§ **Task description**: Only one stretch of the data is wanted: the line containing "camera: 70 degrees right, 15 degrees down", the line containing "none -> blue dice [133,335,225,431]", and every line between them, copied exactly.

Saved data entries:

---------------

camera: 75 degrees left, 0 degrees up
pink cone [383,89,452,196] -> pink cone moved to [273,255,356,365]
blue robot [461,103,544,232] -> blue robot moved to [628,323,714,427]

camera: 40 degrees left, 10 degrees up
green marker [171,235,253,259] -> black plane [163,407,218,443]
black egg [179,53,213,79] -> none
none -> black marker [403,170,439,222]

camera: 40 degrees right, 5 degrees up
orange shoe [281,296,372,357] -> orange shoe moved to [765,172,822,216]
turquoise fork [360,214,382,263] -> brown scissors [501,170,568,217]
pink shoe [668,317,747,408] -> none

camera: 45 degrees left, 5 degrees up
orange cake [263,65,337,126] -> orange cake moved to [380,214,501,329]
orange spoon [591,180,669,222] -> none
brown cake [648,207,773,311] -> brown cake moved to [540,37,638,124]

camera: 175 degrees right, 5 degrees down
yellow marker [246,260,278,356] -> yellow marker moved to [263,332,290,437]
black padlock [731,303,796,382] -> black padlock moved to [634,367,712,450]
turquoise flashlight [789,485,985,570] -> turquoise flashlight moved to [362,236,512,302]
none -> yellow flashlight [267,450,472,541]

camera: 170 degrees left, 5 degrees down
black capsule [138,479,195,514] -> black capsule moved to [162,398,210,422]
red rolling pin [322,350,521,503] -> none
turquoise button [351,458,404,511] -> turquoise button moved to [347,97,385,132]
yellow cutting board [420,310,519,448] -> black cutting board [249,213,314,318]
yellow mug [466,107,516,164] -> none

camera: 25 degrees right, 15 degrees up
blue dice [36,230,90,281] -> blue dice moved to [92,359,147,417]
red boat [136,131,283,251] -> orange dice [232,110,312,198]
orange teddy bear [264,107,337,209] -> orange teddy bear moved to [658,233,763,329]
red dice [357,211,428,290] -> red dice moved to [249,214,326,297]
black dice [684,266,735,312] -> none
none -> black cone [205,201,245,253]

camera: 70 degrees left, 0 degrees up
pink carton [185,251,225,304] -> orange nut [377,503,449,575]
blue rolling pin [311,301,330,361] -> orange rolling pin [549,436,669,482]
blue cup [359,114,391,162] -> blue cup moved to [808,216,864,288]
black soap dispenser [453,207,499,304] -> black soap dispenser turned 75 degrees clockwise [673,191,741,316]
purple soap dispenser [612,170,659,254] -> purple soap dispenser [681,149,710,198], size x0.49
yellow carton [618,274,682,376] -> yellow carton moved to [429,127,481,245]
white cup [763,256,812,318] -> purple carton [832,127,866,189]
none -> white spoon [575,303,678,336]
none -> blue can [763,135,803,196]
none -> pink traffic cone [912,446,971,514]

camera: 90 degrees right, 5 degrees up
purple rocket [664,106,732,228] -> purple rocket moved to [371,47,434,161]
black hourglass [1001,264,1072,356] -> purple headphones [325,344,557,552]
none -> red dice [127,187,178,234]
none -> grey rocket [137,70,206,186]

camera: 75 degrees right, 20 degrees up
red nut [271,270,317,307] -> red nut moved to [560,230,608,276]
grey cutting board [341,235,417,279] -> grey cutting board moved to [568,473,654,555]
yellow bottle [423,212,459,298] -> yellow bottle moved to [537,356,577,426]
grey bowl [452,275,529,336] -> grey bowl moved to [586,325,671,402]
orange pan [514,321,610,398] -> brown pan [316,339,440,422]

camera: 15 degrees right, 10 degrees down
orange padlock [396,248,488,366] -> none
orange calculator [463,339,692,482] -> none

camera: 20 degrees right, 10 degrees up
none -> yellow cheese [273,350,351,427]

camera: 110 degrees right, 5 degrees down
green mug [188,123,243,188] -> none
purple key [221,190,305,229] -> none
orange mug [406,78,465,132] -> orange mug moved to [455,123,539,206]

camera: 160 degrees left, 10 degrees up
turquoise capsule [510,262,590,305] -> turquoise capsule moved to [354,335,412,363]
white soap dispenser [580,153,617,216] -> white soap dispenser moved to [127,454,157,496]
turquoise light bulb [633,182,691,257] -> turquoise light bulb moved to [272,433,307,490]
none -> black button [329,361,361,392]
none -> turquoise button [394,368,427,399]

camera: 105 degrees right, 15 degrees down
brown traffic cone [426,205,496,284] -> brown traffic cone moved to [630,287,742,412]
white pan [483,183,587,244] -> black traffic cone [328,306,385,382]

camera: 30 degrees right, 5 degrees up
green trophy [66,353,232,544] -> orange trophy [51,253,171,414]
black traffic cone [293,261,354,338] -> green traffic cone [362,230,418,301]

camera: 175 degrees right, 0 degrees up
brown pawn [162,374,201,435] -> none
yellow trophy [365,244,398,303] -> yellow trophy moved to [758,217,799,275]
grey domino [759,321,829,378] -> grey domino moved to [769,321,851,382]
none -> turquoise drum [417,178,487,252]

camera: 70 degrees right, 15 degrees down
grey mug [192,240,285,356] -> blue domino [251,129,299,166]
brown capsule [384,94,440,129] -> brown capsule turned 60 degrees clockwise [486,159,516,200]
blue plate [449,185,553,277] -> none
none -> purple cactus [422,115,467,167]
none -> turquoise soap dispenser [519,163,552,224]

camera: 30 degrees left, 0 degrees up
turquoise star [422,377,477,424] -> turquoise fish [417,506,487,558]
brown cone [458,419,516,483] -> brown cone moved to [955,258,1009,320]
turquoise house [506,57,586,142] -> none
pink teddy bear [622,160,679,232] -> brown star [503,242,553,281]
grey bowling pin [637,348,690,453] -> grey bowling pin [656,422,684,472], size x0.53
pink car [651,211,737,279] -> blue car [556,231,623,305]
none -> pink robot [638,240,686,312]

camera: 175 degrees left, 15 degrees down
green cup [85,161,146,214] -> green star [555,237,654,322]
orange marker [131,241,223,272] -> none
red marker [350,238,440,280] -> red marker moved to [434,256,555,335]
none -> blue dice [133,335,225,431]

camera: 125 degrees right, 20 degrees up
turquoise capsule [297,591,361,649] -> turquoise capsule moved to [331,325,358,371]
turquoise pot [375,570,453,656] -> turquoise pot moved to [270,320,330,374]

---------------

§ **Task response**:
camera: 70 degrees right, 15 degrees down
grey mug [192,240,285,356] -> blue domino [251,129,299,166]
brown capsule [384,94,440,129] -> brown capsule turned 60 degrees clockwise [486,159,516,200]
blue plate [449,185,553,277] -> none
none -> purple cactus [422,115,467,167]
none -> turquoise soap dispenser [519,163,552,224]

camera: 30 degrees left, 0 degrees up
turquoise star [422,377,477,424] -> turquoise fish [417,506,487,558]
brown cone [458,419,516,483] -> brown cone moved to [955,258,1009,320]
turquoise house [506,57,586,142] -> none
pink teddy bear [622,160,679,232] -> brown star [503,242,553,281]
grey bowling pin [637,348,690,453] -> grey bowling pin [656,422,684,472], size x0.53
pink car [651,211,737,279] -> blue car [556,231,623,305]
none -> pink robot [638,240,686,312]

camera: 175 degrees left, 15 degrees down
green cup [85,161,146,214] -> green star [555,237,654,322]
orange marker [131,241,223,272] -> none
red marker [350,238,440,280] -> red marker moved to [434,256,555,335]
none -> blue dice [133,335,225,431]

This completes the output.